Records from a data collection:

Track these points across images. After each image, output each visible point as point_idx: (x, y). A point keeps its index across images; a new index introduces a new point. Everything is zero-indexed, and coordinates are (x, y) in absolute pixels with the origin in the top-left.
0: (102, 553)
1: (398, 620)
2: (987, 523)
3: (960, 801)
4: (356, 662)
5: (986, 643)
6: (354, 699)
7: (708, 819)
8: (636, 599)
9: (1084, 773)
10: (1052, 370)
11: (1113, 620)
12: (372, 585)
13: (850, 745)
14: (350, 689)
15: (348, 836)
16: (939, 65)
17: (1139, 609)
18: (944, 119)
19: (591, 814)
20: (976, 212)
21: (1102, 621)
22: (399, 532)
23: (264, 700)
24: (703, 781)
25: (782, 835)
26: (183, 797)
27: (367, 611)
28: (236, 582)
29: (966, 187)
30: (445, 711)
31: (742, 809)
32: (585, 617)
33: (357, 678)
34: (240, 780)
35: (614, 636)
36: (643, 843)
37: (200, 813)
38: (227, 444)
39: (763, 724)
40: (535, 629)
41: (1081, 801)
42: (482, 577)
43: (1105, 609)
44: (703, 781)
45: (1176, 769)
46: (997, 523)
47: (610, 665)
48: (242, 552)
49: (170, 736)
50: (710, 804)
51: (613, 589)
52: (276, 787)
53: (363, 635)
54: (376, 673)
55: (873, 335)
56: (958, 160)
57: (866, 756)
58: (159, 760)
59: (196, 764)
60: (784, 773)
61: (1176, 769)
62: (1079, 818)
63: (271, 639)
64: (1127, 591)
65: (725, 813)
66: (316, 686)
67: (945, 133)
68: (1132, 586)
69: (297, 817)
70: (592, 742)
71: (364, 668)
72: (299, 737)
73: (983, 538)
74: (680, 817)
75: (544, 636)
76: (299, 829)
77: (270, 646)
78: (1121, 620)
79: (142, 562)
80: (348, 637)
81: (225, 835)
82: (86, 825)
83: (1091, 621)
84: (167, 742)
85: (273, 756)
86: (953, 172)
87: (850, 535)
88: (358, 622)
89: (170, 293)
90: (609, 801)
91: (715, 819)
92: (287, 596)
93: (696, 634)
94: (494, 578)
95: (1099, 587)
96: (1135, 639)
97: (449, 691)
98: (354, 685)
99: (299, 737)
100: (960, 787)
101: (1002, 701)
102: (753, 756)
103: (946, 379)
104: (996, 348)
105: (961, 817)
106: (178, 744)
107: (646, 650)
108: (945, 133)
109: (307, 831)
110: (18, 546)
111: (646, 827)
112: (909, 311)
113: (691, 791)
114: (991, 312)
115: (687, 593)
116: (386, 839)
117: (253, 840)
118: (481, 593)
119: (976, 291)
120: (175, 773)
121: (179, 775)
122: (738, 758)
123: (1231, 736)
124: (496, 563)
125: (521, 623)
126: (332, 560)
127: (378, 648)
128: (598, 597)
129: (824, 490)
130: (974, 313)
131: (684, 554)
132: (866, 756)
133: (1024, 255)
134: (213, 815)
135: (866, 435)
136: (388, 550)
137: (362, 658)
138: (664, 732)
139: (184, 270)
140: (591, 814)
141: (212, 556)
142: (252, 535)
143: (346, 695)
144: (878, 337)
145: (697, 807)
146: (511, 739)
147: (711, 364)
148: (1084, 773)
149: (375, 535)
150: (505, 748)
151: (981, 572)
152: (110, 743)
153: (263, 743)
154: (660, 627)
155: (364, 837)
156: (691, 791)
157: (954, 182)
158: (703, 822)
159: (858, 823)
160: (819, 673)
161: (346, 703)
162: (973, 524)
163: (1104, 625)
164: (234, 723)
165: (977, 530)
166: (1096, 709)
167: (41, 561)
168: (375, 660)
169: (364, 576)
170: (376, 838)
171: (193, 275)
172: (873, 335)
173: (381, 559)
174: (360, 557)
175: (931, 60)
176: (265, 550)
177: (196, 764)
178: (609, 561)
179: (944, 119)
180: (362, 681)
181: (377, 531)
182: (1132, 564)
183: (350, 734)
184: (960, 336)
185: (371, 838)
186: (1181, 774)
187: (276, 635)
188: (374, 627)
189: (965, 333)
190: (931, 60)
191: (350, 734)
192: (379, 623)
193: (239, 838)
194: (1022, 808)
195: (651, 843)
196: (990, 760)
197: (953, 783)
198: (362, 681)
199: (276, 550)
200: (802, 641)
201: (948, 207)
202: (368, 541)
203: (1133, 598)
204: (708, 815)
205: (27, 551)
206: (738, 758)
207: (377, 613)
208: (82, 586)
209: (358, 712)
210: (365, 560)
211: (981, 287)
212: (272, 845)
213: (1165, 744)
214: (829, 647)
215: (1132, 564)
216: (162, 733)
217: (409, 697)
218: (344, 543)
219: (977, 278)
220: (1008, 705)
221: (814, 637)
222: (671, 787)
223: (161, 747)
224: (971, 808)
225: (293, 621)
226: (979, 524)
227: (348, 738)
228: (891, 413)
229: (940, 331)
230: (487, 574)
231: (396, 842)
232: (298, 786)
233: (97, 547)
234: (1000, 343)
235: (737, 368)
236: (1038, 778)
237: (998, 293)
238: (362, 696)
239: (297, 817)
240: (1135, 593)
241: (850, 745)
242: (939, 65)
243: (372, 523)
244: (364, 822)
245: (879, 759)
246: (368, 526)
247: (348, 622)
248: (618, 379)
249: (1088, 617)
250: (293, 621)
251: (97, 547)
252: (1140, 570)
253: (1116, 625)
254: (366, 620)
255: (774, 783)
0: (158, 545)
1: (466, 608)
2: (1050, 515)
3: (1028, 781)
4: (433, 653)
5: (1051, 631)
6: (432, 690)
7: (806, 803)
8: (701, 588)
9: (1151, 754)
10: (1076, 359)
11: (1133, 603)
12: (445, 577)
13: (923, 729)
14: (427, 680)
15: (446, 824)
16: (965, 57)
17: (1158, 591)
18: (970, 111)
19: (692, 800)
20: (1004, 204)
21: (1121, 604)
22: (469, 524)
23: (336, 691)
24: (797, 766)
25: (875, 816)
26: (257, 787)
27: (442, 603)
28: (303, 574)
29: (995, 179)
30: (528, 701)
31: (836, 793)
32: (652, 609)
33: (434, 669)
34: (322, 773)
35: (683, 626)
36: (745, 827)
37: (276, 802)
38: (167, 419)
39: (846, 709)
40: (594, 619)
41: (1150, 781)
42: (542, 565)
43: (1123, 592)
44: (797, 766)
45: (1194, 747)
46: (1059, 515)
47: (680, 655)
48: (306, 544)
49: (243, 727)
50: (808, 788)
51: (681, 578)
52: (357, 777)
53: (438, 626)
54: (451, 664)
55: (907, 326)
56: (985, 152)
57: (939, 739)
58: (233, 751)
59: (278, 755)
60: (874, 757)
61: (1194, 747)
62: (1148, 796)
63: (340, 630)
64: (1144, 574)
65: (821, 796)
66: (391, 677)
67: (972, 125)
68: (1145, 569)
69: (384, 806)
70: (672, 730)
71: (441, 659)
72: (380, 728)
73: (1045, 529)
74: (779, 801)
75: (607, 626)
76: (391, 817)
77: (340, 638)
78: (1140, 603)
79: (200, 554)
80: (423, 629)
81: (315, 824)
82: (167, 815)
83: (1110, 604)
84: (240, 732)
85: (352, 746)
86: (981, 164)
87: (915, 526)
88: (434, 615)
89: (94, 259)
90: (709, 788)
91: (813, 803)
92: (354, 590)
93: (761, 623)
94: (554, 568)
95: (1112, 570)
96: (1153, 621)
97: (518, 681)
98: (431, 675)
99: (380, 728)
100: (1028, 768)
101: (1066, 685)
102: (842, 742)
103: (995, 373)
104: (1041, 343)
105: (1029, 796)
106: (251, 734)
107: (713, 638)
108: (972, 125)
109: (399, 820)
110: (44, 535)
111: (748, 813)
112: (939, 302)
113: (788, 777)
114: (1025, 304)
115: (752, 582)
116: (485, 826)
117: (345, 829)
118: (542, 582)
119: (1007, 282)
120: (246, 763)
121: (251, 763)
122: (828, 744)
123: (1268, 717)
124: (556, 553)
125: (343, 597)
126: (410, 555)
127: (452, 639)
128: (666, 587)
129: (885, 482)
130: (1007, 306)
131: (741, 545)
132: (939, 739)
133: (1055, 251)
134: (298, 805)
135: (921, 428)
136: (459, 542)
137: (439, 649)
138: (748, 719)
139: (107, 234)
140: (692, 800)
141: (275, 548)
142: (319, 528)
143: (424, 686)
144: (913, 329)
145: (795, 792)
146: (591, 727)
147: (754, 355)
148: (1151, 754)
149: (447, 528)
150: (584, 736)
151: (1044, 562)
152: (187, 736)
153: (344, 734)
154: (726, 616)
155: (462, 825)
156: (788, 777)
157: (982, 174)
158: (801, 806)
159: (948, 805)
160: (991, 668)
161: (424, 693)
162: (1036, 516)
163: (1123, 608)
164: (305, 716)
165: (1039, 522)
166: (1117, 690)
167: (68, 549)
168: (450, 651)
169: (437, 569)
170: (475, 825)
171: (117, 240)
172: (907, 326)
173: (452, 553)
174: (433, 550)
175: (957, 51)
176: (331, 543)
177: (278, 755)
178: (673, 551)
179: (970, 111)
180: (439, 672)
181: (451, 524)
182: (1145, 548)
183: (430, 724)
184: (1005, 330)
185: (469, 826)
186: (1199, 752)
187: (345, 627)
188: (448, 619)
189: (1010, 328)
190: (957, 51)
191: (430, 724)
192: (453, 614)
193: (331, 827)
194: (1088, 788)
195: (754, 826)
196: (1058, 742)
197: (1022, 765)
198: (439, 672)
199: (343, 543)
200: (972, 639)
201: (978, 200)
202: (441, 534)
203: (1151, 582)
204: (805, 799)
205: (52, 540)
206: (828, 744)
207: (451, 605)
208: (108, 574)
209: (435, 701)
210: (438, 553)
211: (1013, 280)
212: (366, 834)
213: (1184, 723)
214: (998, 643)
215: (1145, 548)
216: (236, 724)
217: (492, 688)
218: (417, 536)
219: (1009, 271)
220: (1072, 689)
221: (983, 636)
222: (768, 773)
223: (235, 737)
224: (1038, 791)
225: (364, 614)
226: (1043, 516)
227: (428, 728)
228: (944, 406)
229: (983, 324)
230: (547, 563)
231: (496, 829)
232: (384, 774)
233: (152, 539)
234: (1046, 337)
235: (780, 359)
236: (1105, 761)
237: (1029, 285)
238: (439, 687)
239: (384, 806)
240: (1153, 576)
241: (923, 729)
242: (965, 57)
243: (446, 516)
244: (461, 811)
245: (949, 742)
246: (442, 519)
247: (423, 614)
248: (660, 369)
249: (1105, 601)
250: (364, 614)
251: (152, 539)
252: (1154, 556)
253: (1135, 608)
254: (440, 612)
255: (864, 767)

Brief: Copy the listing verbatim from its first line through the line containing "107: (646, 650)", including that line.

Solution to the exercise:
Track these points across images. After each image, output each visible point as point_idx: (x, y). A point keeps its index across images; a new index introduces a new point. Everything is zero-indexed, and coordinates are (x, y) in absolute pixels with the origin in the top-left.
0: (102, 553)
1: (398, 620)
2: (987, 523)
3: (960, 801)
4: (356, 662)
5: (986, 643)
6: (354, 699)
7: (708, 819)
8: (636, 599)
9: (1084, 773)
10: (1052, 370)
11: (1113, 620)
12: (372, 585)
13: (850, 745)
14: (350, 689)
15: (348, 836)
16: (939, 65)
17: (1139, 609)
18: (944, 119)
19: (591, 814)
20: (976, 212)
21: (1102, 621)
22: (399, 532)
23: (264, 700)
24: (703, 781)
25: (782, 835)
26: (183, 797)
27: (367, 611)
28: (236, 582)
29: (966, 187)
30: (445, 711)
31: (742, 809)
32: (585, 617)
33: (357, 678)
34: (240, 780)
35: (614, 636)
36: (643, 843)
37: (200, 813)
38: (227, 444)
39: (763, 724)
40: (535, 629)
41: (1081, 801)
42: (482, 577)
43: (1105, 609)
44: (703, 781)
45: (1176, 769)
46: (997, 523)
47: (610, 665)
48: (242, 552)
49: (170, 736)
50: (710, 804)
51: (613, 589)
52: (276, 787)
53: (363, 635)
54: (376, 673)
55: (873, 335)
56: (958, 160)
57: (866, 756)
58: (159, 760)
59: (196, 764)
60: (784, 773)
61: (1176, 769)
62: (1079, 818)
63: (271, 639)
64: (1127, 591)
65: (725, 813)
66: (316, 686)
67: (945, 133)
68: (1132, 586)
69: (297, 817)
70: (592, 742)
71: (364, 668)
72: (299, 737)
73: (983, 538)
74: (680, 817)
75: (544, 636)
76: (299, 829)
77: (270, 646)
78: (1121, 620)
79: (142, 562)
80: (348, 637)
81: (225, 835)
82: (86, 825)
83: (1091, 621)
84: (167, 742)
85: (273, 756)
86: (953, 172)
87: (850, 535)
88: (358, 622)
89: (170, 293)
90: (609, 801)
91: (715, 819)
92: (287, 596)
93: (696, 634)
94: (494, 578)
95: (1099, 587)
96: (1135, 639)
97: (449, 691)
98: (354, 685)
99: (299, 737)
100: (960, 787)
101: (1002, 701)
102: (753, 756)
103: (946, 379)
104: (996, 348)
105: (961, 817)
106: (178, 744)
107: (646, 650)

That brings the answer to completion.